__EXERCISE PROMPT__
Make an exact copy of every entry below, with the pictures left out.

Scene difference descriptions

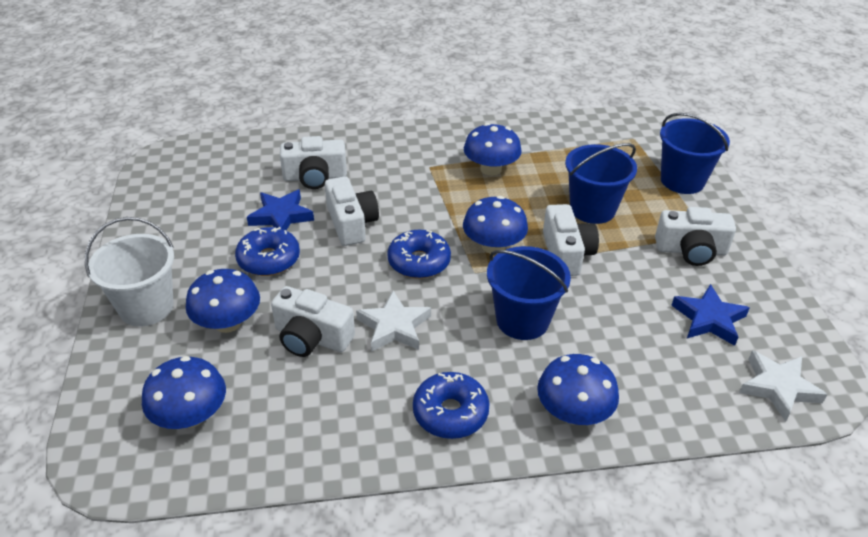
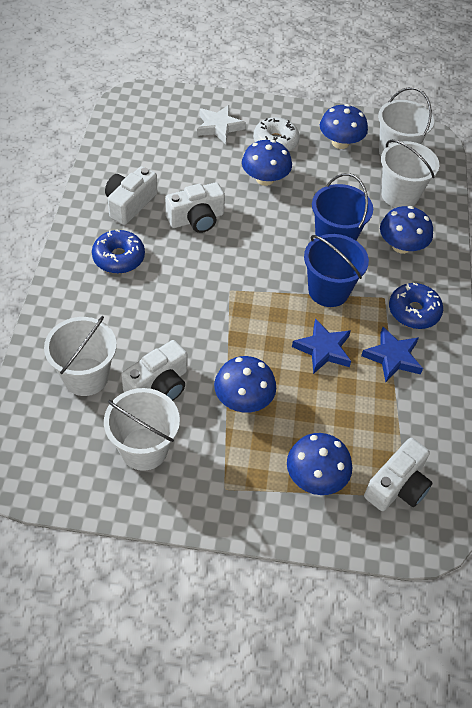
blue bucket: 3 -> 2
blue donut: 3 -> 2
white bucket: 1 -> 4
white camera: 5 -> 4
white donut: 0 -> 1
white star: 2 -> 1

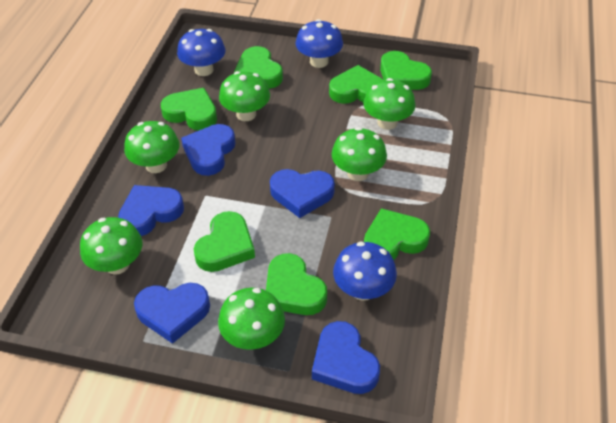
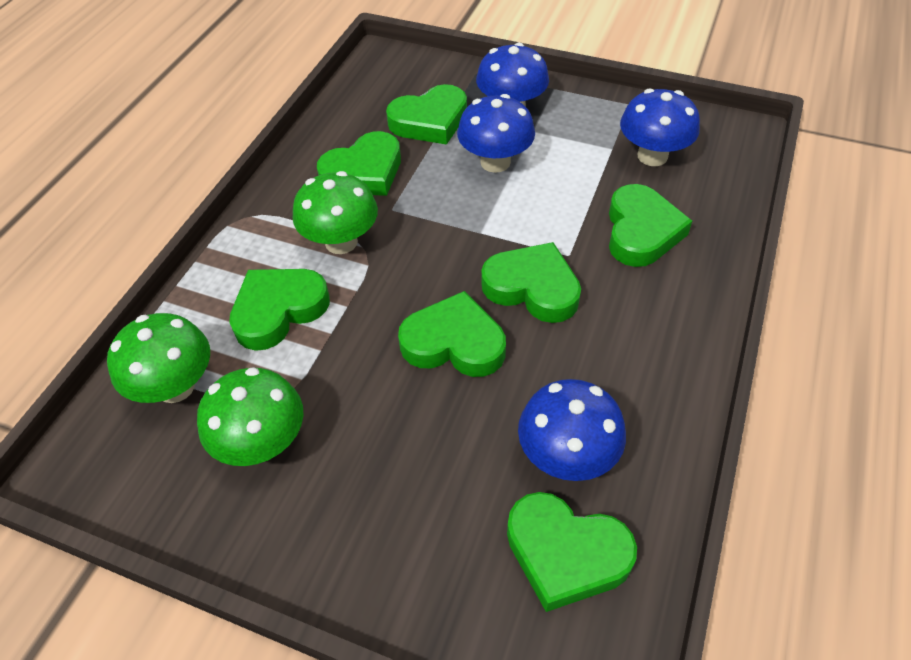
blue heart: 5 -> 0
blue mushroom: 3 -> 4
green mushroom: 6 -> 3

__RESULT OF THE EXERCISE__
blue bucket: 3 -> 2
blue donut: 3 -> 2
white bucket: 1 -> 4
white camera: 5 -> 4
white donut: 0 -> 1
white star: 2 -> 1

blue heart: 5 -> 0
blue mushroom: 3 -> 4
green mushroom: 6 -> 3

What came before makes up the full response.